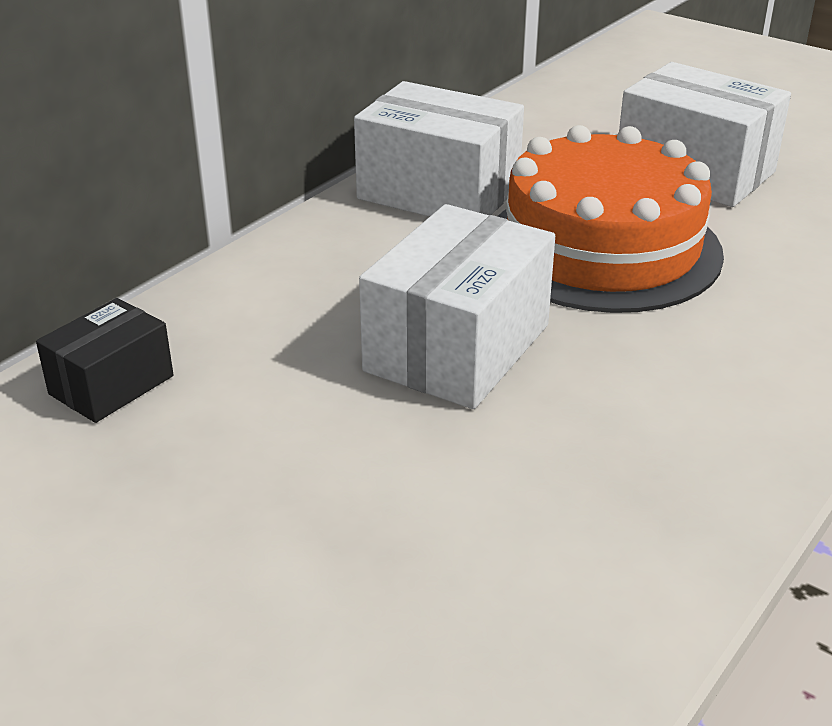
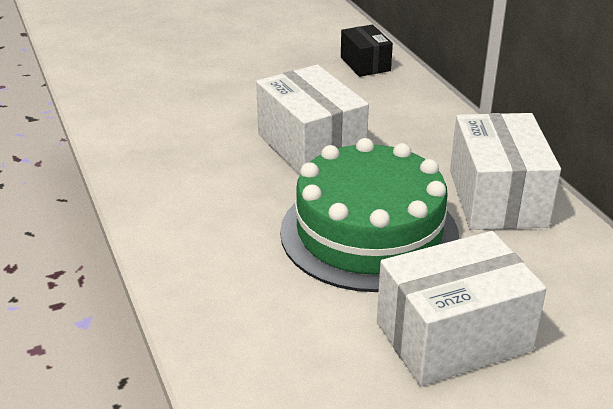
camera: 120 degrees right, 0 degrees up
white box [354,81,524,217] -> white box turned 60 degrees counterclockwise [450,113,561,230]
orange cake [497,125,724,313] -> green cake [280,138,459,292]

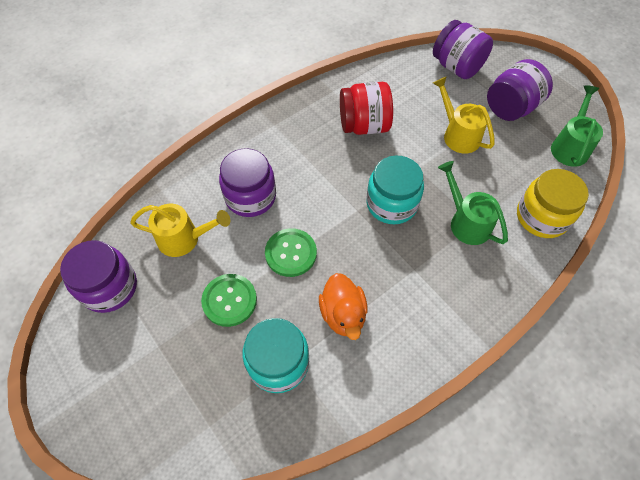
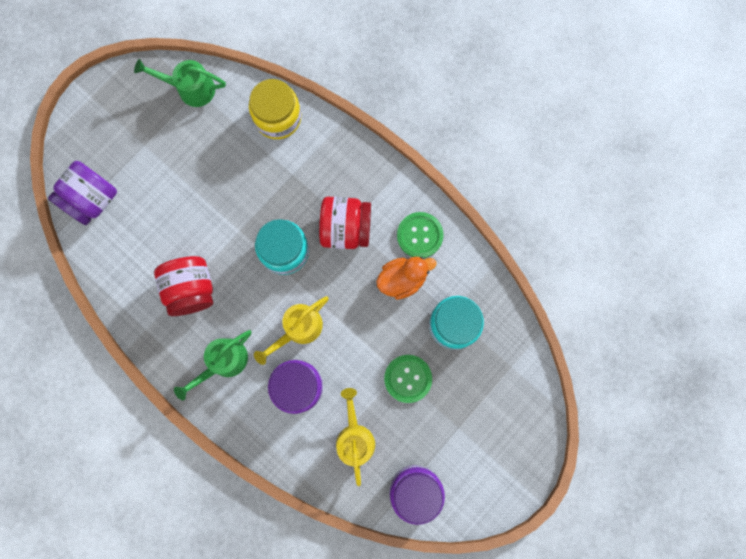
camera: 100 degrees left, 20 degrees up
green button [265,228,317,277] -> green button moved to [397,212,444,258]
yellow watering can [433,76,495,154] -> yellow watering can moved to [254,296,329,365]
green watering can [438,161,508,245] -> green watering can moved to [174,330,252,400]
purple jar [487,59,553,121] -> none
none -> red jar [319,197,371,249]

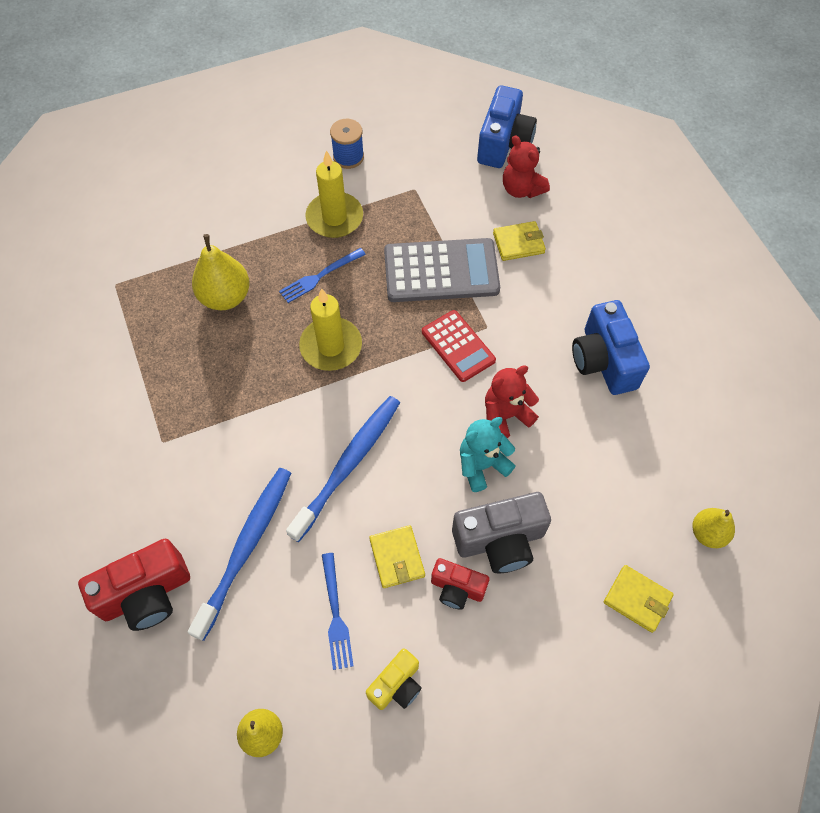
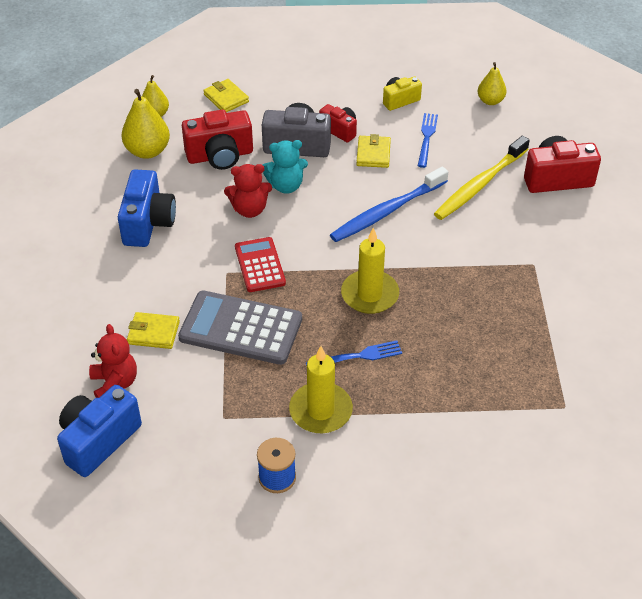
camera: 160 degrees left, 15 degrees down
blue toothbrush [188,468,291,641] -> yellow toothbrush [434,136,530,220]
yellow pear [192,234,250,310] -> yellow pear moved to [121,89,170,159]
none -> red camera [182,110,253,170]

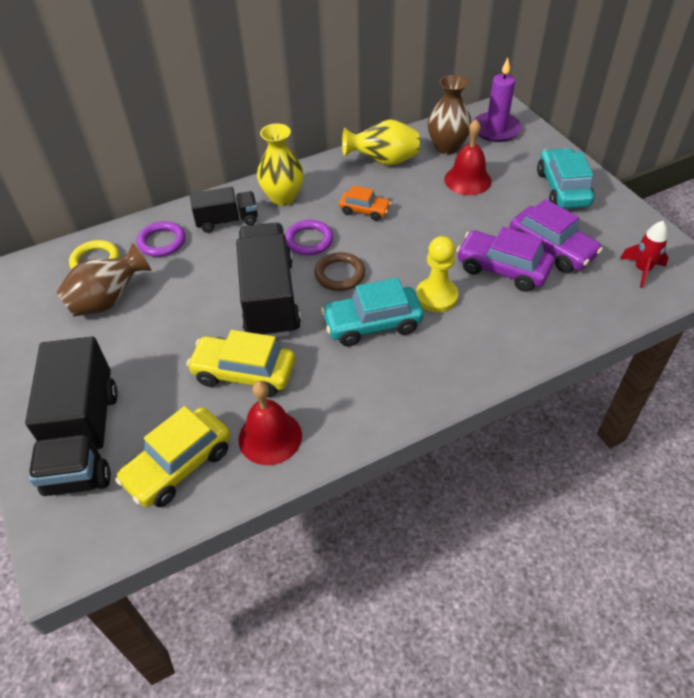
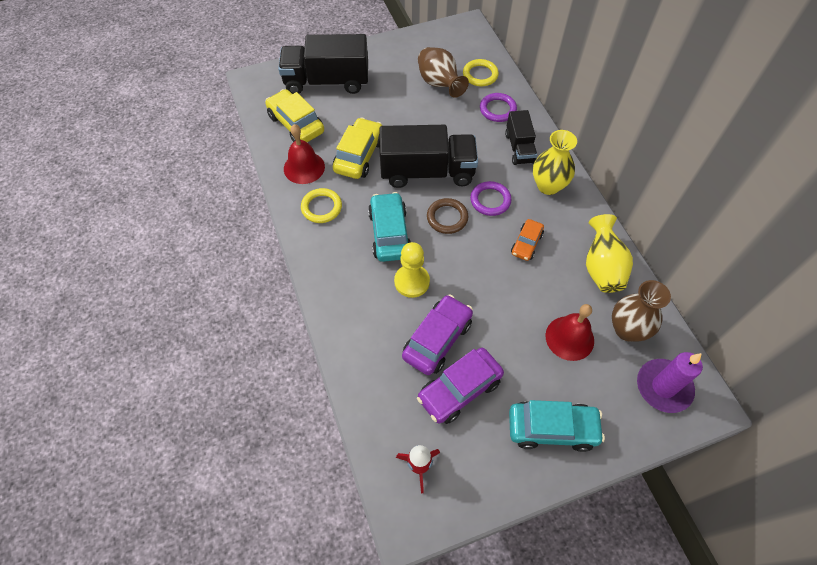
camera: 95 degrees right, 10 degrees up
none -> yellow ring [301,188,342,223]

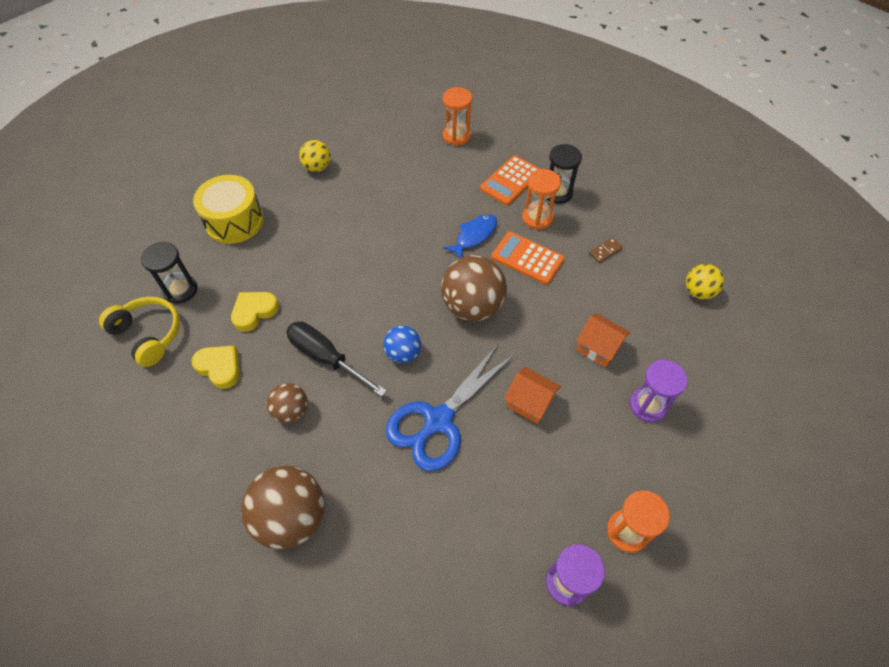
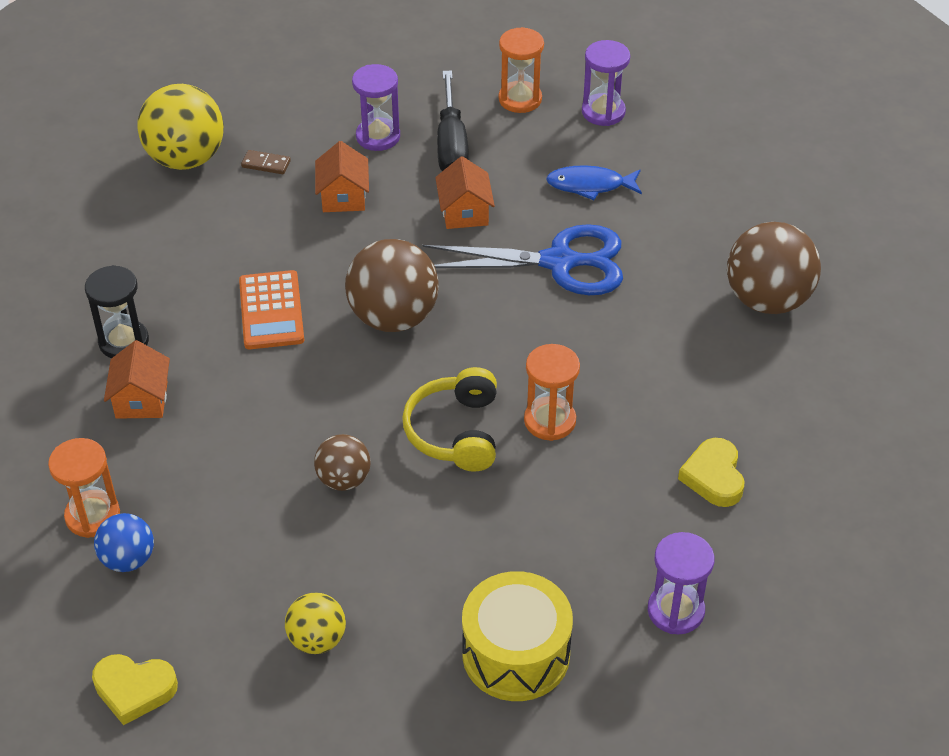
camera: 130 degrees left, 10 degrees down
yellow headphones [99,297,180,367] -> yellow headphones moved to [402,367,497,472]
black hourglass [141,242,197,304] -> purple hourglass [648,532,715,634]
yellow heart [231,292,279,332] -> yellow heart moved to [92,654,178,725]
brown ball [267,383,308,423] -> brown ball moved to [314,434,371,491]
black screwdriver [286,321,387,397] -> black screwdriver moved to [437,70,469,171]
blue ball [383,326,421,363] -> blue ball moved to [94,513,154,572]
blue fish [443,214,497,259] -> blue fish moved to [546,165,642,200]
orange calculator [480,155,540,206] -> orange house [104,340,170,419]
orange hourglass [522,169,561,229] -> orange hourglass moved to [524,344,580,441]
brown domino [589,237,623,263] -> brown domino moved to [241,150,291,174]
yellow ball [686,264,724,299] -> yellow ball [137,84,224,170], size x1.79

--------

- _YOUR GOAL_
Apart from the pictures, return every entry above exactly as given.

- _SOLVED PROBLEM_
camera: 120 degrees right, 0 degrees up
white box [354,81,524,217] -> white box turned 60 degrees counterclockwise [450,113,561,230]
orange cake [497,125,724,313] -> green cake [280,138,459,292]

camera: 100 degrees left, 20 degrees up
green button [265,228,317,277] -> green button moved to [397,212,444,258]
yellow watering can [433,76,495,154] -> yellow watering can moved to [254,296,329,365]
green watering can [438,161,508,245] -> green watering can moved to [174,330,252,400]
purple jar [487,59,553,121] -> none
none -> red jar [319,197,371,249]

camera: 160 degrees left, 15 degrees down
blue toothbrush [188,468,291,641] -> yellow toothbrush [434,136,530,220]
yellow pear [192,234,250,310] -> yellow pear moved to [121,89,170,159]
none -> red camera [182,110,253,170]

camera: 95 degrees right, 10 degrees up
none -> yellow ring [301,188,342,223]

camera: 130 degrees left, 10 degrees down
yellow headphones [99,297,180,367] -> yellow headphones moved to [402,367,497,472]
black hourglass [141,242,197,304] -> purple hourglass [648,532,715,634]
yellow heart [231,292,279,332] -> yellow heart moved to [92,654,178,725]
brown ball [267,383,308,423] -> brown ball moved to [314,434,371,491]
black screwdriver [286,321,387,397] -> black screwdriver moved to [437,70,469,171]
blue ball [383,326,421,363] -> blue ball moved to [94,513,154,572]
blue fish [443,214,497,259] -> blue fish moved to [546,165,642,200]
orange calculator [480,155,540,206] -> orange house [104,340,170,419]
orange hourglass [522,169,561,229] -> orange hourglass moved to [524,344,580,441]
brown domino [589,237,623,263] -> brown domino moved to [241,150,291,174]
yellow ball [686,264,724,299] -> yellow ball [137,84,224,170], size x1.79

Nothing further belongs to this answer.